[Extracted data entries]
--- --- ---

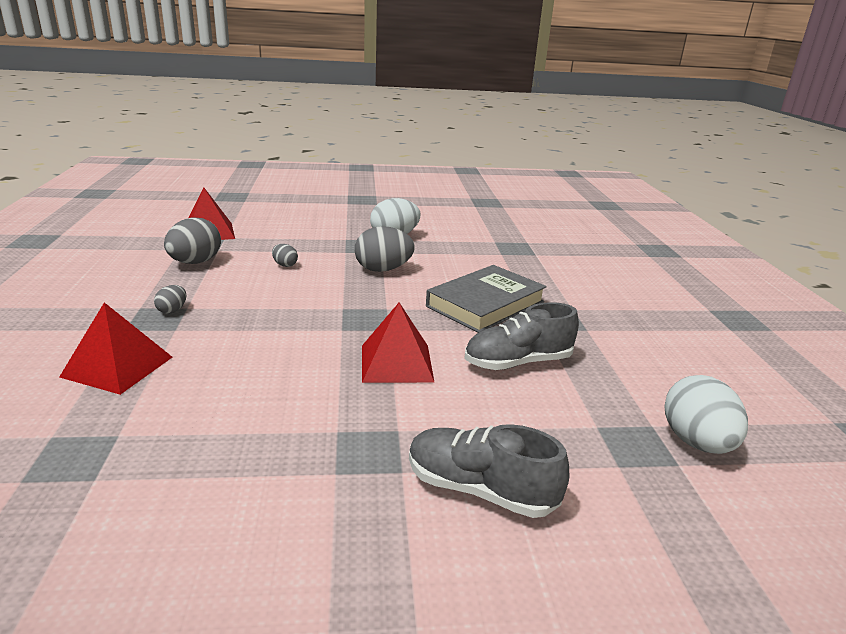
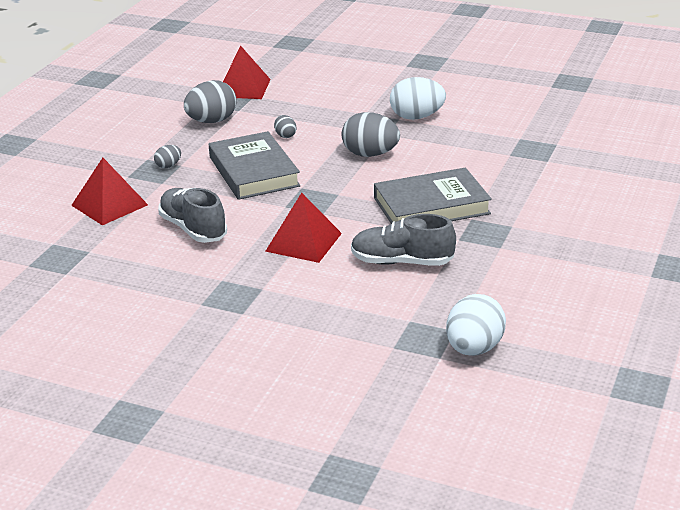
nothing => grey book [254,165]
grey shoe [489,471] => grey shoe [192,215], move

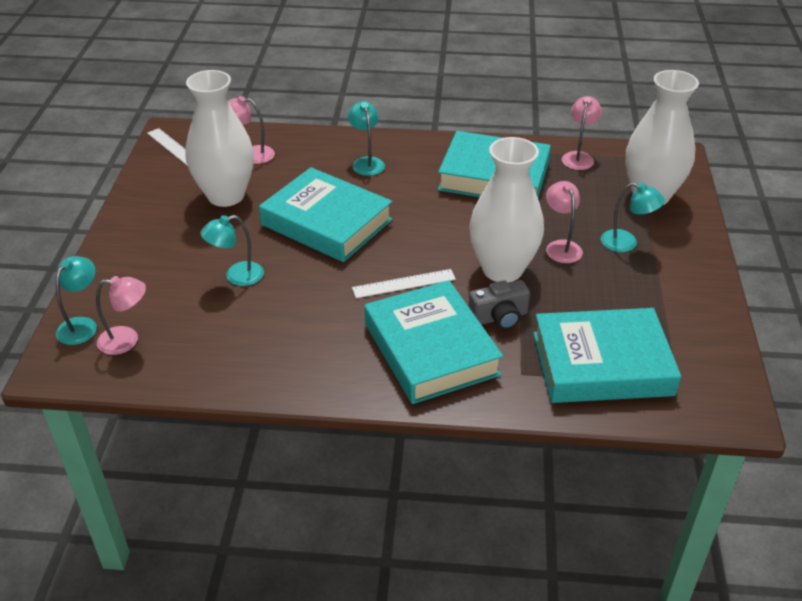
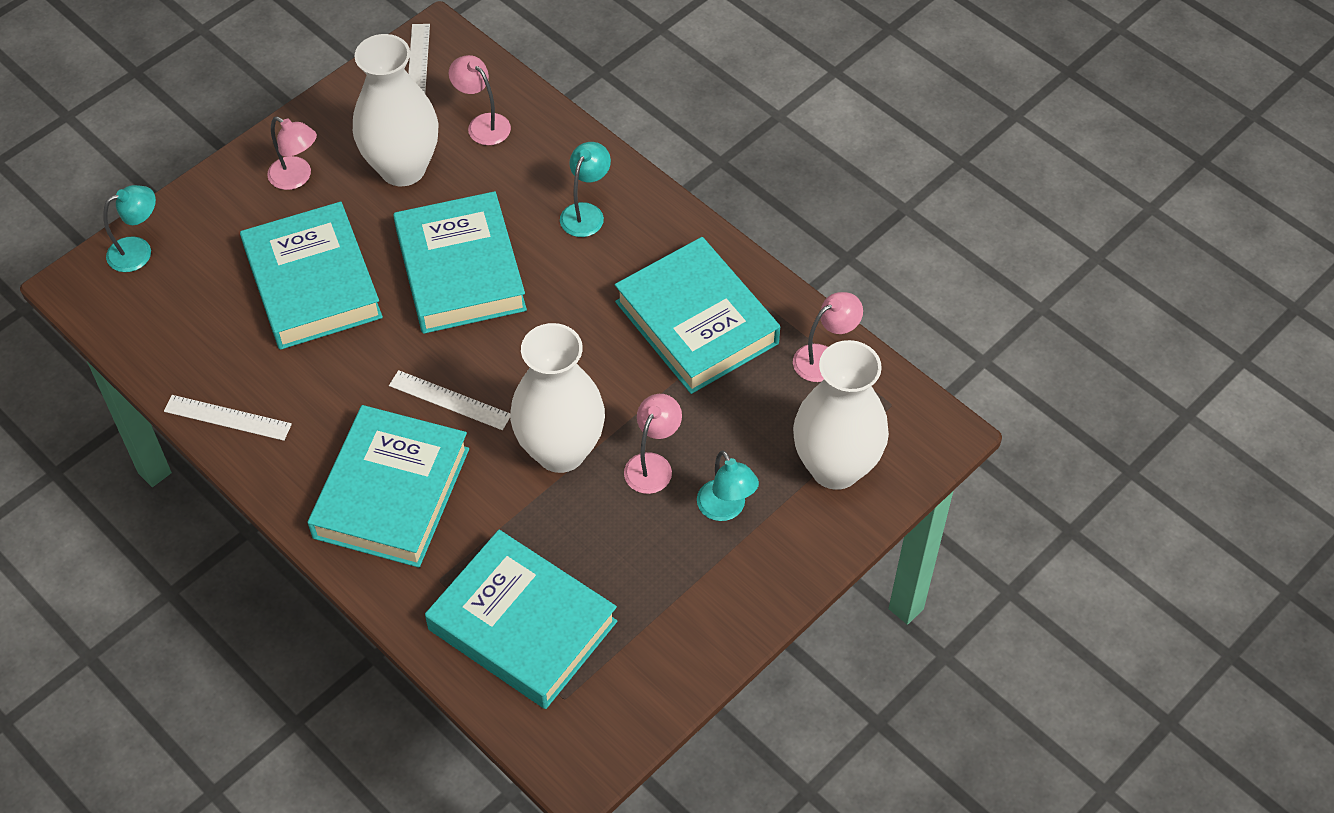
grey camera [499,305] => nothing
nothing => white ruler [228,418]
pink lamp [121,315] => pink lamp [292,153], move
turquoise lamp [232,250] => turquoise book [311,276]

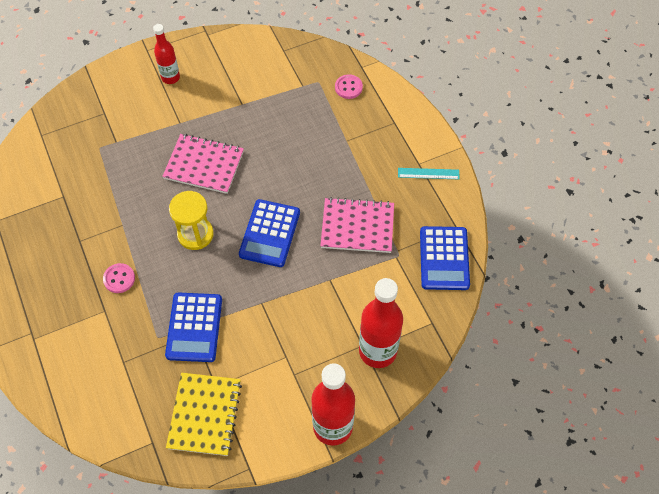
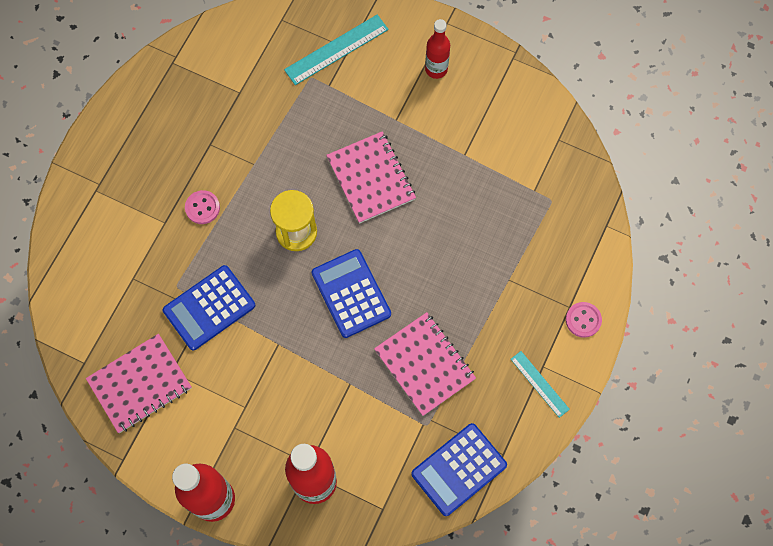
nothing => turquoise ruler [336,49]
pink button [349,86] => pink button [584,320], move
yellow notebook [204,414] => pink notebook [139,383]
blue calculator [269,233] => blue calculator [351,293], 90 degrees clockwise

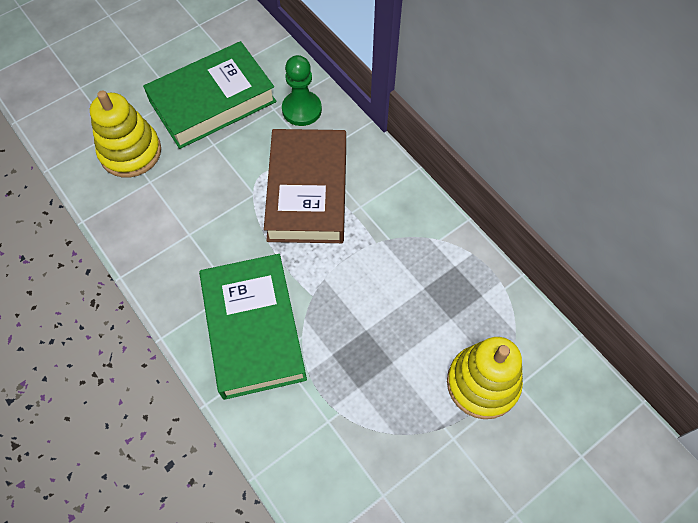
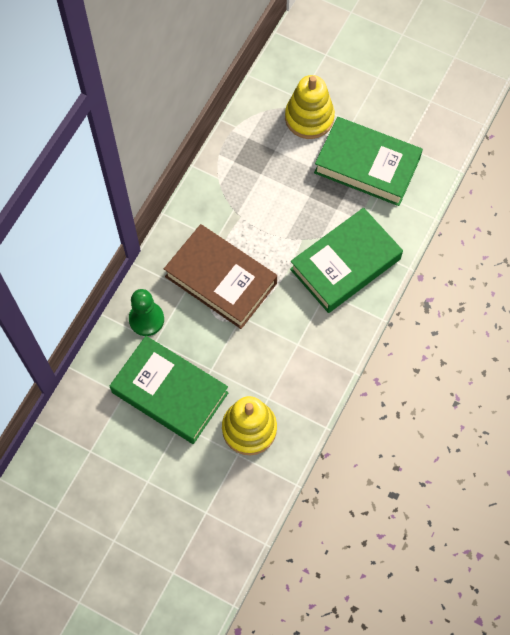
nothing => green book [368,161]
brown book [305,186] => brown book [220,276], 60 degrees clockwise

--- --- ---

WHAT TO DO: Each entry above is to be restated exactly, without its images.

TASK SOLUTION:
nothing => grey book [254,165]
grey shoe [489,471] => grey shoe [192,215], move

grey camera [499,305] => nothing
nothing => white ruler [228,418]
pink lamp [121,315] => pink lamp [292,153], move
turquoise lamp [232,250] => turquoise book [311,276]

nothing => turquoise ruler [336,49]
pink button [349,86] => pink button [584,320], move
yellow notebook [204,414] => pink notebook [139,383]
blue calculator [269,233] => blue calculator [351,293], 90 degrees clockwise

nothing => green book [368,161]
brown book [305,186] => brown book [220,276], 60 degrees clockwise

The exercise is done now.